== INFORMATION ==
== == ==
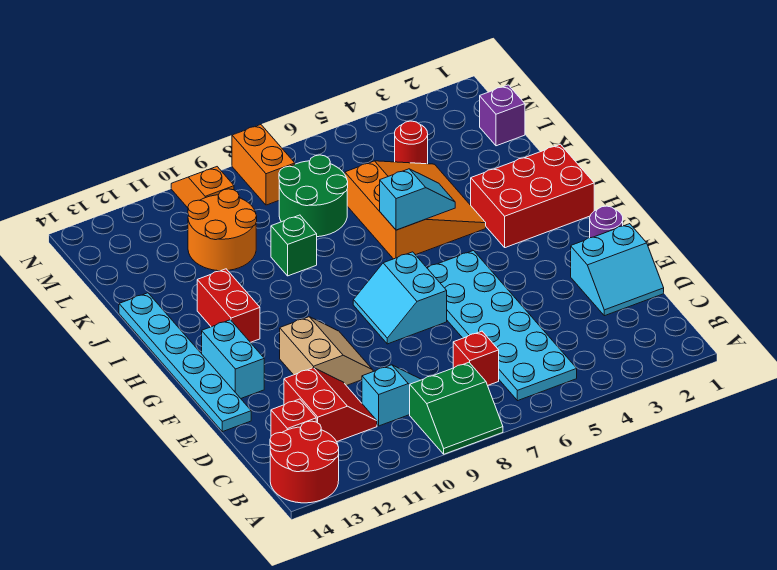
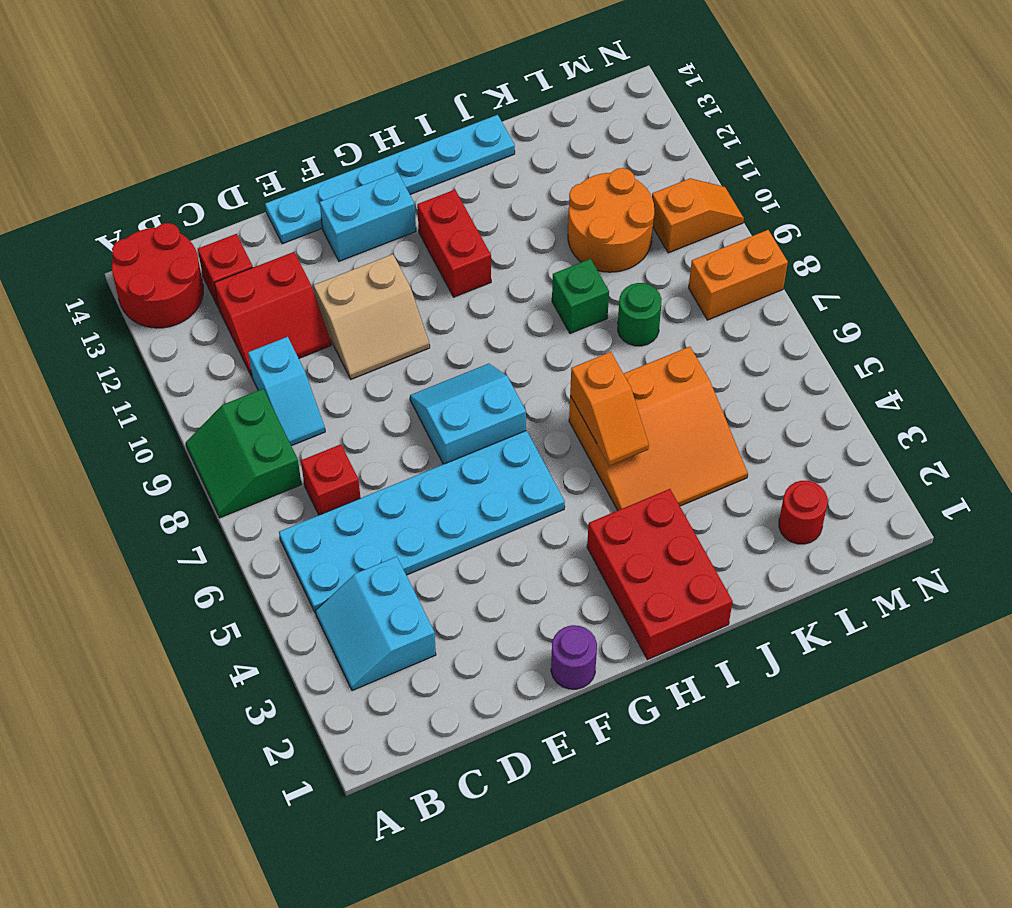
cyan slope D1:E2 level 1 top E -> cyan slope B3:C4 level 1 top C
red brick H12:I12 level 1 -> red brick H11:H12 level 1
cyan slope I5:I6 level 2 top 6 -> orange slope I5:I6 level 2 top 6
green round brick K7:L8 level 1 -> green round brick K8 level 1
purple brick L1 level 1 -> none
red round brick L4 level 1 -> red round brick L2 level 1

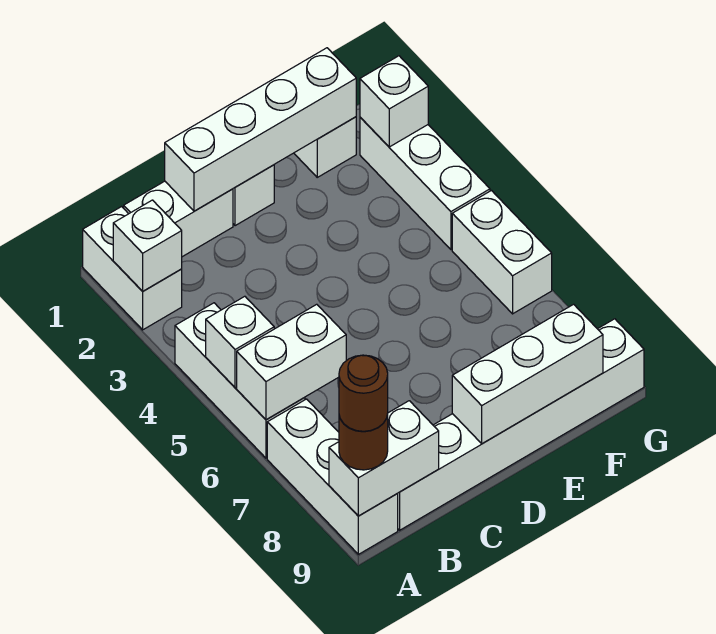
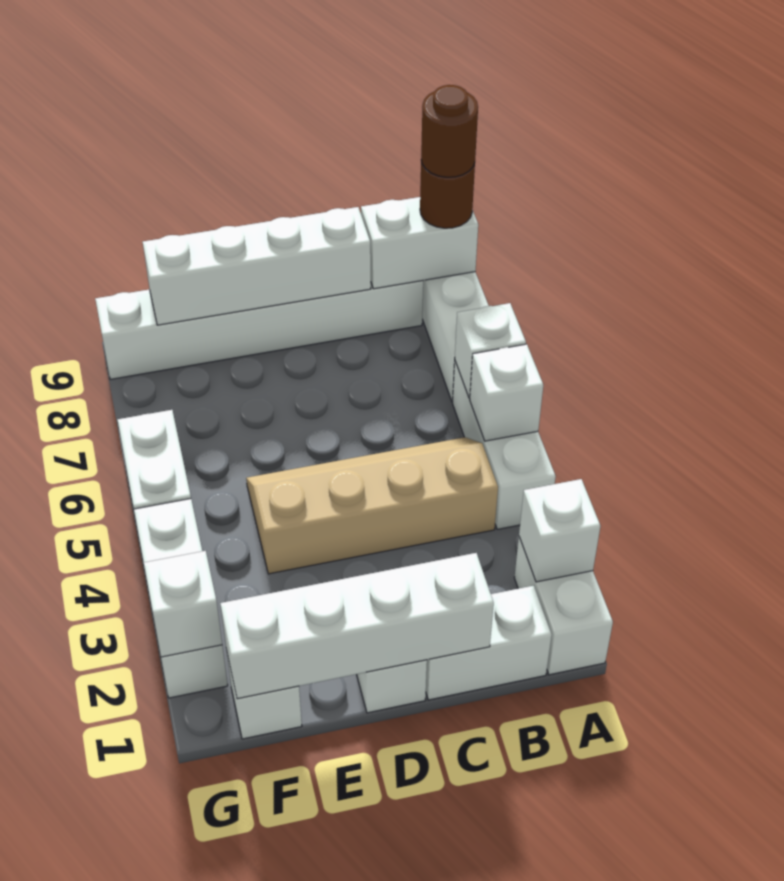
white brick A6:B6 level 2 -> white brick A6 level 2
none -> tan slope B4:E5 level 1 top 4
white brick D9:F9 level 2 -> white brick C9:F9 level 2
== == ==
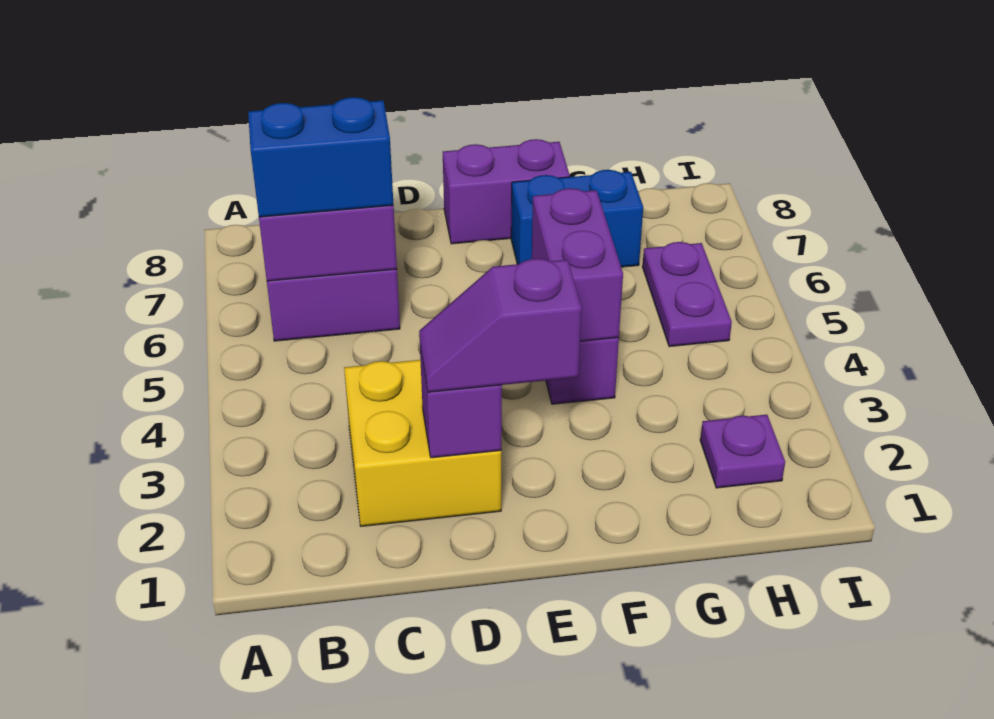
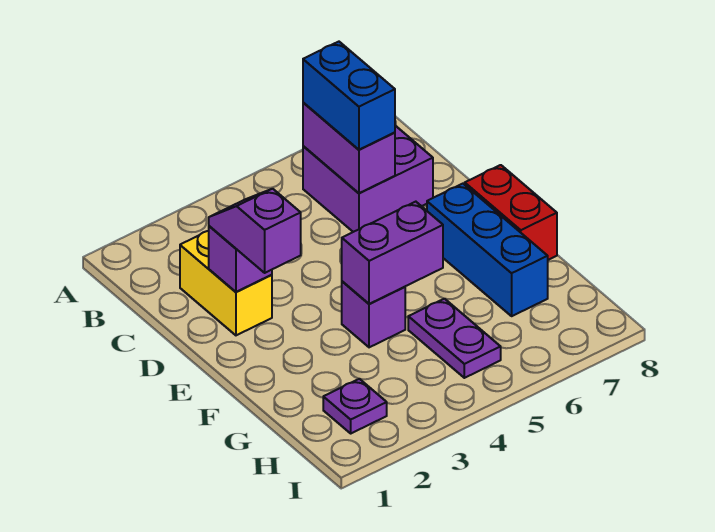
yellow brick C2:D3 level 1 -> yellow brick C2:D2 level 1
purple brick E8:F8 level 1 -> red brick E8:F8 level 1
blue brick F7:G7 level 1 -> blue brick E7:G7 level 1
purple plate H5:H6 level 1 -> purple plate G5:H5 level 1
== == ==
== ABOUT THIS EXERCISE ==
All pictures are to be skipped. Output, word for word, the lines in the data above starting at the line containing "cyan slope D1:E2" and ending at the line containing "white brick D9:F9".

== EXERCISE RESULT ==
cyan slope D1:E2 level 1 top E -> cyan slope B3:C4 level 1 top C
red brick H12:I12 level 1 -> red brick H11:H12 level 1
cyan slope I5:I6 level 2 top 6 -> orange slope I5:I6 level 2 top 6
green round brick K7:L8 level 1 -> green round brick K8 level 1
purple brick L1 level 1 -> none
red round brick L4 level 1 -> red round brick L2 level 1

white brick A6:B6 level 2 -> white brick A6 level 2
none -> tan slope B4:E5 level 1 top 4
white brick D9:F9 level 2 -> white brick C9:F9 level 2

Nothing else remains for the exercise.